§ **ASSIGNED TASK**: Reproduce every line of the material below, but drop the pictures.

········

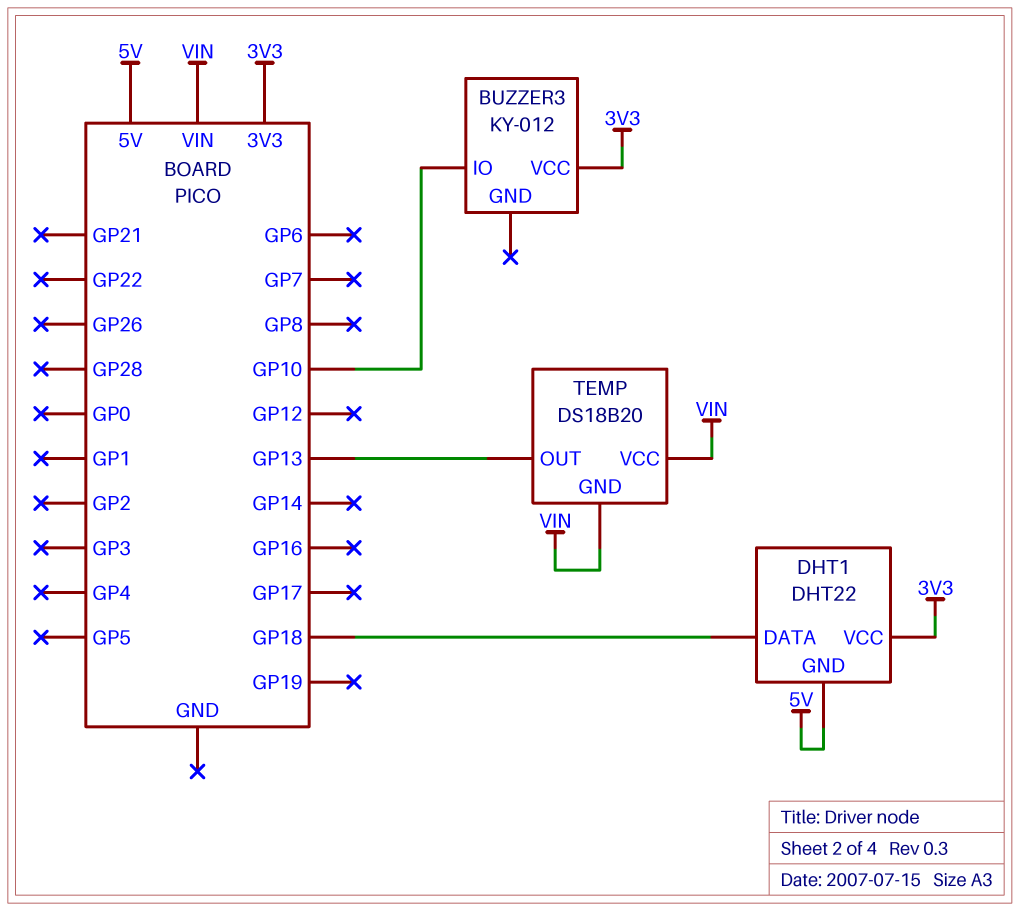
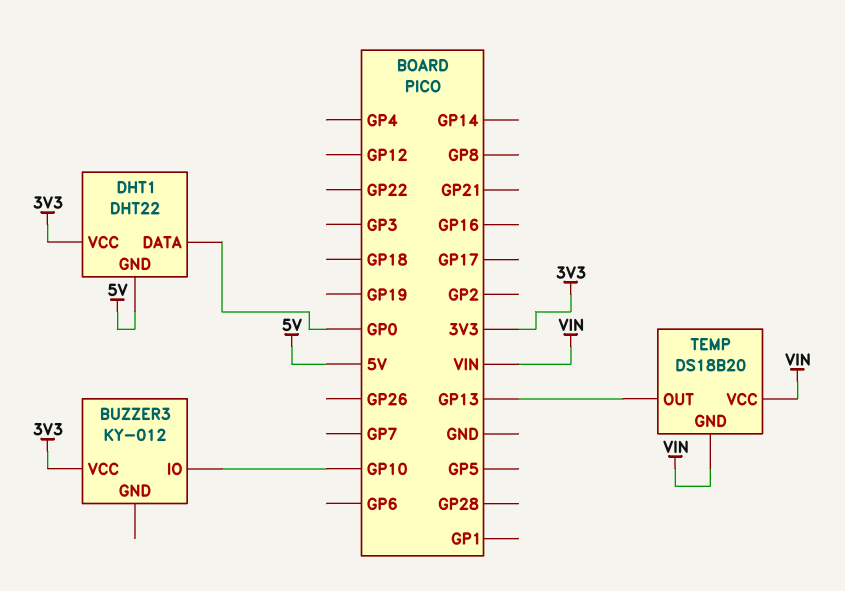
DHT1 pin DATA: GP18 -> GP0

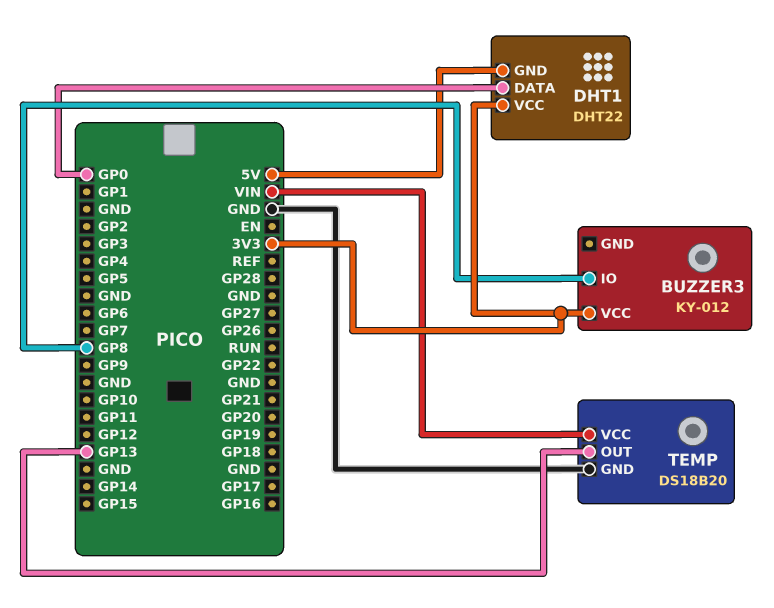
BUZZER3 pin IO: GP10 -> GP8
TEMP pin GND: VIN -> GND

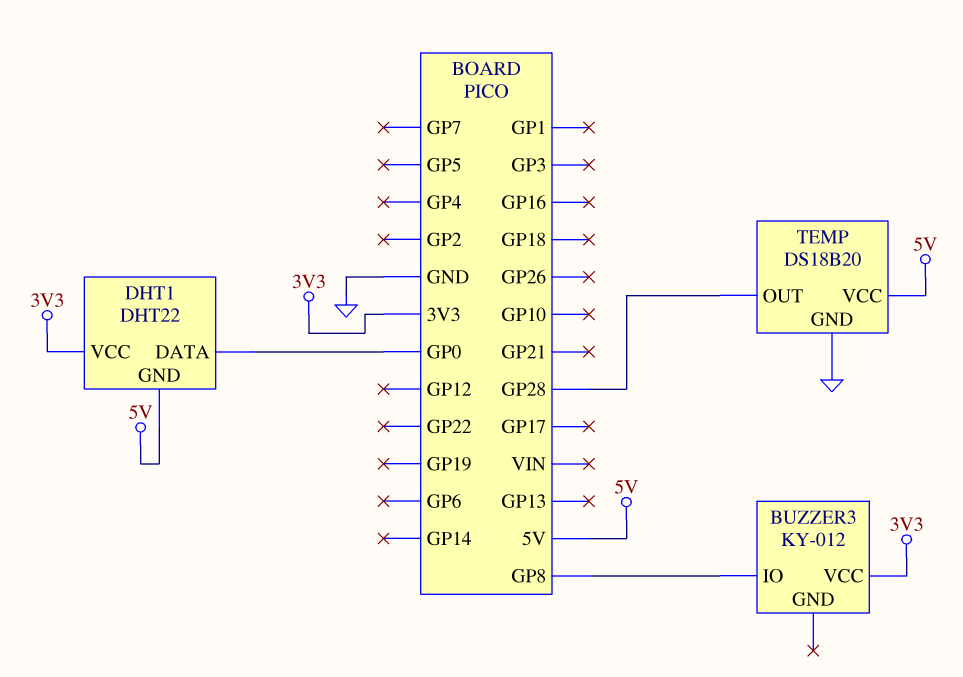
TEMP pin OUT: GP13 -> GP28
TEMP pin VCC: VIN -> 5V

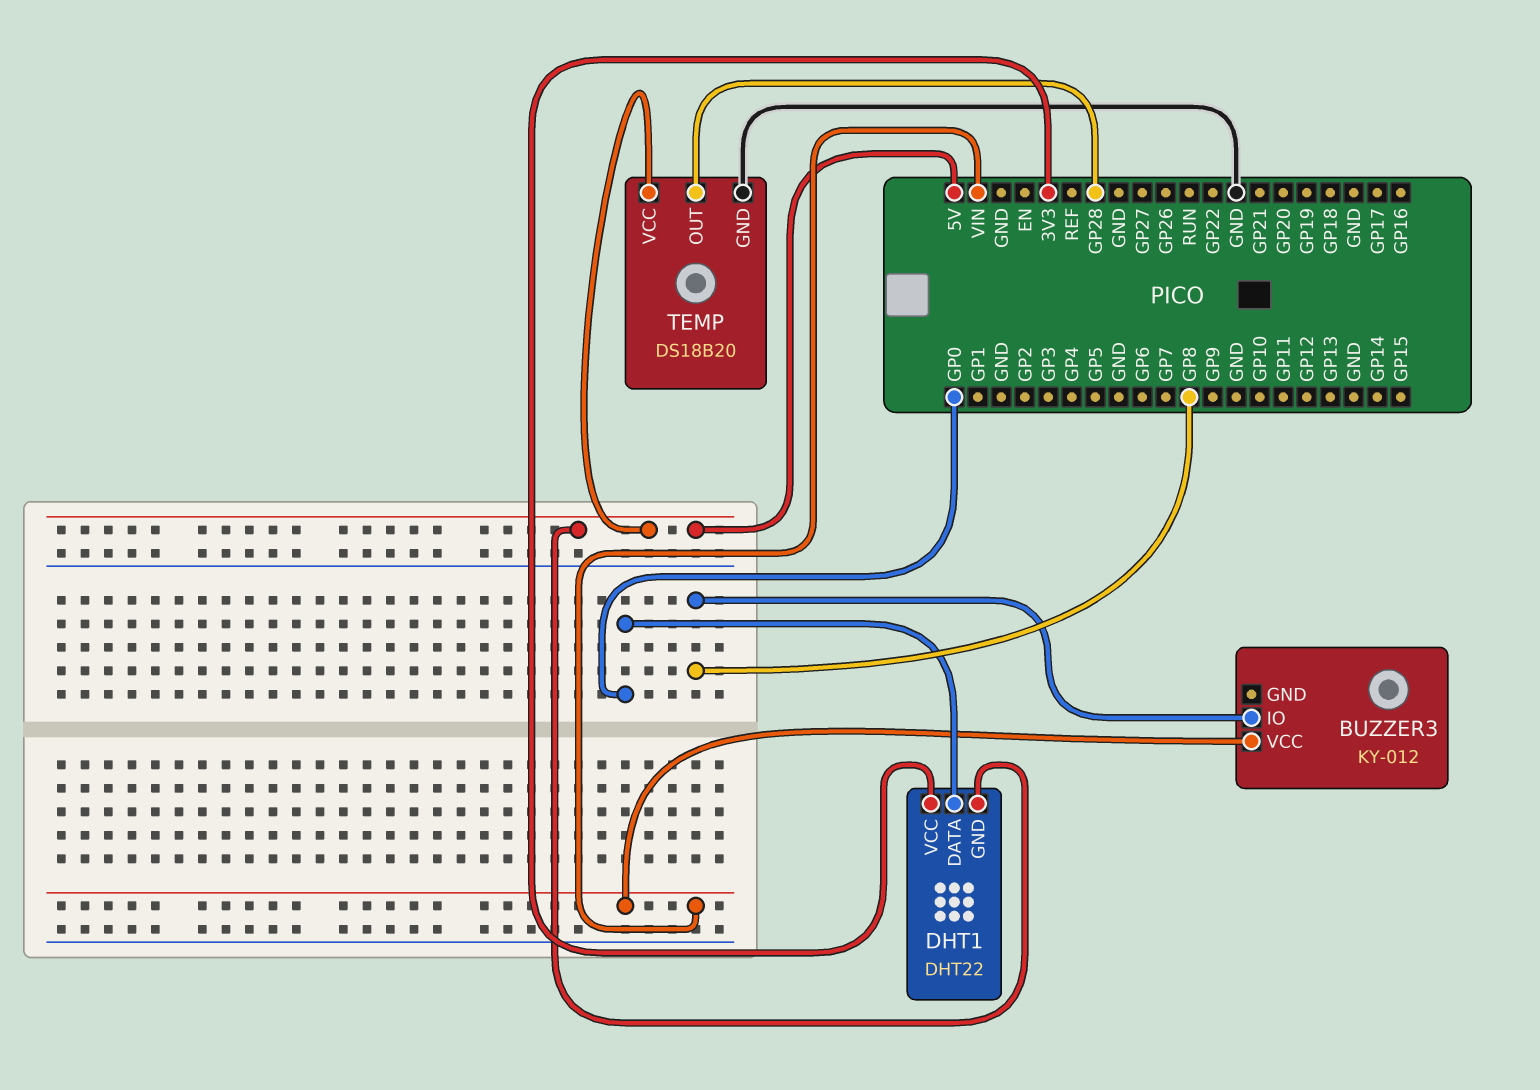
BUZZER3 pin VCC: 3V3 -> VIN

········

§ **RESULT FOR THIS EXERCISE**:
DHT1 pin DATA: GP18 -> GP0

BUZZER3 pin IO: GP10 -> GP8
TEMP pin GND: VIN -> GND

TEMP pin OUT: GP13 -> GP28
TEMP pin VCC: VIN -> 5V

BUZZER3 pin VCC: 3V3 -> VIN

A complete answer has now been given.